### SUPPLIED MATERIAL
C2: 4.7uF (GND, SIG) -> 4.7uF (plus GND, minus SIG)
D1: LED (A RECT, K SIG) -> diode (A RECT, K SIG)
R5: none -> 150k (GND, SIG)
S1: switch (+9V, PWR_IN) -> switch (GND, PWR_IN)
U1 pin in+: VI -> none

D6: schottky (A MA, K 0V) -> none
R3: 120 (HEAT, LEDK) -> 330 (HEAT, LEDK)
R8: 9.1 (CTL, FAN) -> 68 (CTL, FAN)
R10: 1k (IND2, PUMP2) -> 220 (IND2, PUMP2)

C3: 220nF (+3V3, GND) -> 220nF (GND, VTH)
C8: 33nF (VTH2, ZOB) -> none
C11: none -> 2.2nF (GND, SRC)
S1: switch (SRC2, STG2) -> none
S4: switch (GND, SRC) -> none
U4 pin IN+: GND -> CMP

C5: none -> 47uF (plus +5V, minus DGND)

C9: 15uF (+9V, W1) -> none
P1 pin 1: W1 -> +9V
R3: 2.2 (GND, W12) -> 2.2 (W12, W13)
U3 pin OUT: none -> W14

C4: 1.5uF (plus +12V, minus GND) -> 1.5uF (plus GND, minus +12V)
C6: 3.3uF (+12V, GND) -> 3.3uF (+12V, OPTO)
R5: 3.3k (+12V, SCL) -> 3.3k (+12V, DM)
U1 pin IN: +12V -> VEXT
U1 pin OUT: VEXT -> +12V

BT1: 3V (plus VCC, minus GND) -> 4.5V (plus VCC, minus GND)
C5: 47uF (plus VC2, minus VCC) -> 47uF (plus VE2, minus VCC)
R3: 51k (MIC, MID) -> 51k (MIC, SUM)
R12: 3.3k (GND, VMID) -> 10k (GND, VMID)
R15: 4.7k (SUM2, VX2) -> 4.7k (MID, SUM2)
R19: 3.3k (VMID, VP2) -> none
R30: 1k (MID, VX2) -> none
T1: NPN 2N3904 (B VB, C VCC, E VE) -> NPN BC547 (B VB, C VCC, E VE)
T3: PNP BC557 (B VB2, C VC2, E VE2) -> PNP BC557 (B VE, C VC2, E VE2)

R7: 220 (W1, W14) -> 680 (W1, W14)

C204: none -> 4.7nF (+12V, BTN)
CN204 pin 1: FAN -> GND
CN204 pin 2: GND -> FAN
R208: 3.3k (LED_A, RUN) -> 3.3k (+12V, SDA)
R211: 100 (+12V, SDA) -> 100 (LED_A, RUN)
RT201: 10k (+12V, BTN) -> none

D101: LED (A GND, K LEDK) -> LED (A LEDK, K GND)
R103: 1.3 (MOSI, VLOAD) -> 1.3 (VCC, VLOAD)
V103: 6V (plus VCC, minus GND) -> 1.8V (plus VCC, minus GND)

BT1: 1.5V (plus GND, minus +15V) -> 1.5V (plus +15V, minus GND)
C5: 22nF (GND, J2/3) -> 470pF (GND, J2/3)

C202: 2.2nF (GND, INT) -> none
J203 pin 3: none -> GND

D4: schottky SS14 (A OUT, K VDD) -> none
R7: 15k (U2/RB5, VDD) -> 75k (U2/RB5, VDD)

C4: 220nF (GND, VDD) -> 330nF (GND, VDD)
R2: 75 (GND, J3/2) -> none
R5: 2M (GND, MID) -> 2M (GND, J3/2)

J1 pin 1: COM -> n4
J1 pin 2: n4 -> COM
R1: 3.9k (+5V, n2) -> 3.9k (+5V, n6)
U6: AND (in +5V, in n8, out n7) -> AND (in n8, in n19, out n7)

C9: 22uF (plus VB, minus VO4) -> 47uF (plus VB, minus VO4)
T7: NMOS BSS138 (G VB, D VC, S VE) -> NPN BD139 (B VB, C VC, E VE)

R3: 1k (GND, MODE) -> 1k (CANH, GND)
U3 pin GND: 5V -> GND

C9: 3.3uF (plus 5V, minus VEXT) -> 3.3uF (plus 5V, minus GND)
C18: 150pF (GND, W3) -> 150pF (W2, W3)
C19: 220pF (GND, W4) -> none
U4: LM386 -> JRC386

### TASK
For this exercise, output all the data exactly as shown above.

### COMPLETED TASK
C2: 4.7uF (GND, SIG) -> 4.7uF (plus GND, minus SIG)
D1: LED (A RECT, K SIG) -> diode (A RECT, K SIG)
R5: none -> 150k (GND, SIG)
S1: switch (+9V, PWR_IN) -> switch (GND, PWR_IN)
U1 pin in+: VI -> none

D6: schottky (A MA, K 0V) -> none
R3: 120 (HEAT, LEDK) -> 330 (HEAT, LEDK)
R8: 9.1 (CTL, FAN) -> 68 (CTL, FAN)
R10: 1k (IND2, PUMP2) -> 220 (IND2, PUMP2)

C3: 220nF (+3V3, GND) -> 220nF (GND, VTH)
C8: 33nF (VTH2, ZOB) -> none
C11: none -> 2.2nF (GND, SRC)
S1: switch (SRC2, STG2) -> none
S4: switch (GND, SRC) -> none
U4 pin IN+: GND -> CMP

C5: none -> 47uF (plus +5V, minus DGND)

C9: 15uF (+9V, W1) -> none
P1 pin 1: W1 -> +9V
R3: 2.2 (GND, W12) -> 2.2 (W12, W13)
U3 pin OUT: none -> W14

C4: 1.5uF (plus +12V, minus GND) -> 1.5uF (plus GND, minus +12V)
C6: 3.3uF (+12V, GND) -> 3.3uF (+12V, OPTO)
R5: 3.3k (+12V, SCL) -> 3.3k (+12V, DM)
U1 pin IN: +12V -> VEXT
U1 pin OUT: VEXT -> +12V

BT1: 3V (plus VCC, minus GND) -> 4.5V (plus VCC, minus GND)
C5: 47uF (plus VC2, minus VCC) -> 47uF (plus VE2, minus VCC)
R3: 51k (MIC, MID) -> 51k (MIC, SUM)
R12: 3.3k (GND, VMID) -> 10k (GND, VMID)
R15: 4.7k (SUM2, VX2) -> 4.7k (MID, SUM2)
R19: 3.3k (VMID, VP2) -> none
R30: 1k (MID, VX2) -> none
T1: NPN 2N3904 (B VB, C VCC, E VE) -> NPN BC547 (B VB, C VCC, E VE)
T3: PNP BC557 (B VB2, C VC2, E VE2) -> PNP BC557 (B VE, C VC2, E VE2)

R7: 220 (W1, W14) -> 680 (W1, W14)

C204: none -> 4.7nF (+12V, BTN)
CN204 pin 1: FAN -> GND
CN204 pin 2: GND -> FAN
R208: 3.3k (LED_A, RUN) -> 3.3k (+12V, SDA)
R211: 100 (+12V, SDA) -> 100 (LED_A, RUN)
RT201: 10k (+12V, BTN) -> none

D101: LED (A GND, K LEDK) -> LED (A LEDK, K GND)
R103: 1.3 (MOSI, VLOAD) -> 1.3 (VCC, VLOAD)
V103: 6V (plus VCC, minus GND) -> 1.8V (plus VCC, minus GND)

BT1: 1.5V (plus GND, minus +15V) -> 1.5V (plus +15V, minus GND)
C5: 22nF (GND, J2/3) -> 470pF (GND, J2/3)

C202: 2.2nF (GND, INT) -> none
J203 pin 3: none -> GND

D4: schottky SS14 (A OUT, K VDD) -> none
R7: 15k (U2/RB5, VDD) -> 75k (U2/RB5, VDD)

C4: 220nF (GND, VDD) -> 330nF (GND, VDD)
R2: 75 (GND, J3/2) -> none
R5: 2M (GND, MID) -> 2M (GND, J3/2)

J1 pin 1: COM -> n4
J1 pin 2: n4 -> COM
R1: 3.9k (+5V, n2) -> 3.9k (+5V, n6)
U6: AND (in +5V, in n8, out n7) -> AND (in n8, in n19, out n7)

C9: 22uF (plus VB, minus VO4) -> 47uF (plus VB, minus VO4)
T7: NMOS BSS138 (G VB, D VC, S VE) -> NPN BD139 (B VB, C VC, E VE)

R3: 1k (GND, MODE) -> 1k (CANH, GND)
U3 pin GND: 5V -> GND

C9: 3.3uF (plus 5V, minus VEXT) -> 3.3uF (plus 5V, minus GND)
C18: 150pF (GND, W3) -> 150pF (W2, W3)
C19: 220pF (GND, W4) -> none
U4: LM386 -> JRC386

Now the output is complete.